Problem statement:
Look through the material below and say how many of its lines carry the string "minus". Only the number should be given.

◇ ◇ ◇ ◇ ◇ ◇ ◇

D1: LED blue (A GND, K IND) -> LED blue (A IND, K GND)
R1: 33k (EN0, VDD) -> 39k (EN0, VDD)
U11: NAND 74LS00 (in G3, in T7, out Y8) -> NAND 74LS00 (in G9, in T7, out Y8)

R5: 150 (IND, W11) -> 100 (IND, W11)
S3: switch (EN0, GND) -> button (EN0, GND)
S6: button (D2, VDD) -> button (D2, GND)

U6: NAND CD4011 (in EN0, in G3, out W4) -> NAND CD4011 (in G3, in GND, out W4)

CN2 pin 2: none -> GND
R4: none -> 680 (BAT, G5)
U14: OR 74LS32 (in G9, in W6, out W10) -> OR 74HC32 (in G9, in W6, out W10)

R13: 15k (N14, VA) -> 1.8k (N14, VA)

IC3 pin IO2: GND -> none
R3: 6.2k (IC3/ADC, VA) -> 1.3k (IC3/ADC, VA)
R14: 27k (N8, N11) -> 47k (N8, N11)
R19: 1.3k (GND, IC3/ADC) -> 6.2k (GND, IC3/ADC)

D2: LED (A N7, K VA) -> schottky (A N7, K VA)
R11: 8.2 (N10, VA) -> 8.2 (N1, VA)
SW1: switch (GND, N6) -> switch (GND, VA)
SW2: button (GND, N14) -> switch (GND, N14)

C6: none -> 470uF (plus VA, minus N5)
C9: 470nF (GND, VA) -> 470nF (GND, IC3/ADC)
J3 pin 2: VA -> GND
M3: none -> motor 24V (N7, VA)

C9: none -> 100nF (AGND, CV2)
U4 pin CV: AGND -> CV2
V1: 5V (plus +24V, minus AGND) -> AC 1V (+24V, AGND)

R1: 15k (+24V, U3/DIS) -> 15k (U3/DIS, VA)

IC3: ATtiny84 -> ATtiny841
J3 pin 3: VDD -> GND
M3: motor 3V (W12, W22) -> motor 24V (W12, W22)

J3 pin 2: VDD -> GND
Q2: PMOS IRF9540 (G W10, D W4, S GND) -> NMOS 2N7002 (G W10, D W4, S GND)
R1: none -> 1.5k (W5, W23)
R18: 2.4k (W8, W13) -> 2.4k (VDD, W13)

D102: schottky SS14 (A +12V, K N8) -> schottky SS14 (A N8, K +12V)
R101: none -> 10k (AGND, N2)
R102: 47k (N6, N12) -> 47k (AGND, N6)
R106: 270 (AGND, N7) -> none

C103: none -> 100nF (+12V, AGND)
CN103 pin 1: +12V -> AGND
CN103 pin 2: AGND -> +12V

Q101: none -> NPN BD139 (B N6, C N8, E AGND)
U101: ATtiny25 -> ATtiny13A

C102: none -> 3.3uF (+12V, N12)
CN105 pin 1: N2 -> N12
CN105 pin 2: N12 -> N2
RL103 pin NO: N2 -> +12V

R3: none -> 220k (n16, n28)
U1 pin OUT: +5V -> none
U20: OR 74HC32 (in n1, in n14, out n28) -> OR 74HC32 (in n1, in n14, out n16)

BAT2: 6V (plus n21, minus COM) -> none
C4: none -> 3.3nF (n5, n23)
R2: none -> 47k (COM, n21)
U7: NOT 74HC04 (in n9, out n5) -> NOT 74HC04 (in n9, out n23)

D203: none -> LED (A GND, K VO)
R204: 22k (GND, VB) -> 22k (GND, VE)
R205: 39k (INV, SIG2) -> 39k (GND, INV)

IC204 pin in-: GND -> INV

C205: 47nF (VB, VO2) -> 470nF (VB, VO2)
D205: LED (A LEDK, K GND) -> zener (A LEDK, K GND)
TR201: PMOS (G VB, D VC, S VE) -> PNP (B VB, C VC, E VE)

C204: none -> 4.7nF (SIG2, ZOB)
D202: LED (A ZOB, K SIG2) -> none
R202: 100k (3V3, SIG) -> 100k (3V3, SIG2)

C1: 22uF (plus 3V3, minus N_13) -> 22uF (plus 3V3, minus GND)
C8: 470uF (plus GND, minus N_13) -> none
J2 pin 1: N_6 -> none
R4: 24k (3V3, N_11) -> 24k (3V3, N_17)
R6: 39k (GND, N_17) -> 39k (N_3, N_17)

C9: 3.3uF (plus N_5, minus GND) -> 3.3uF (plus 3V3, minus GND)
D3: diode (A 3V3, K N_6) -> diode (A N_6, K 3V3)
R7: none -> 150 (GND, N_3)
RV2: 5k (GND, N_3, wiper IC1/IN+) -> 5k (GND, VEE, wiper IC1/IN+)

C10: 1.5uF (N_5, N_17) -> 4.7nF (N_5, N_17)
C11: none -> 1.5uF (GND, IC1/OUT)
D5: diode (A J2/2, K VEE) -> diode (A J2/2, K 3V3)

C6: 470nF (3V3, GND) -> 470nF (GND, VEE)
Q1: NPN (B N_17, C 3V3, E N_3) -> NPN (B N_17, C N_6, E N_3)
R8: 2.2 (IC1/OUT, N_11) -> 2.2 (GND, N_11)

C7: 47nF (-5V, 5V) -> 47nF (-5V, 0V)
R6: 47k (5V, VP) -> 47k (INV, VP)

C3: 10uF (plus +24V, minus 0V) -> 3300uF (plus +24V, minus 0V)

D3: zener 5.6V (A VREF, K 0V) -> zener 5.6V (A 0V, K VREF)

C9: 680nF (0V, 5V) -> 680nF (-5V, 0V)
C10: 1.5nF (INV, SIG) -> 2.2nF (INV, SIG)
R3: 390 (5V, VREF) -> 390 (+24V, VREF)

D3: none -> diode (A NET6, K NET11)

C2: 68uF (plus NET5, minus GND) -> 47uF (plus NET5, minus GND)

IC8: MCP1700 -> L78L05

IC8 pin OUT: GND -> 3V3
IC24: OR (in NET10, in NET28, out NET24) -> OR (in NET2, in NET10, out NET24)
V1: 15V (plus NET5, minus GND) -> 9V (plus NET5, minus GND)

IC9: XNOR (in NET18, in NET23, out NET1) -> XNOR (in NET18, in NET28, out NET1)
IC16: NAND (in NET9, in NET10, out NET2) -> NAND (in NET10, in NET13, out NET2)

◇ ◇ ◇ ◇ ◇ ◇ ◇

Completed task:
9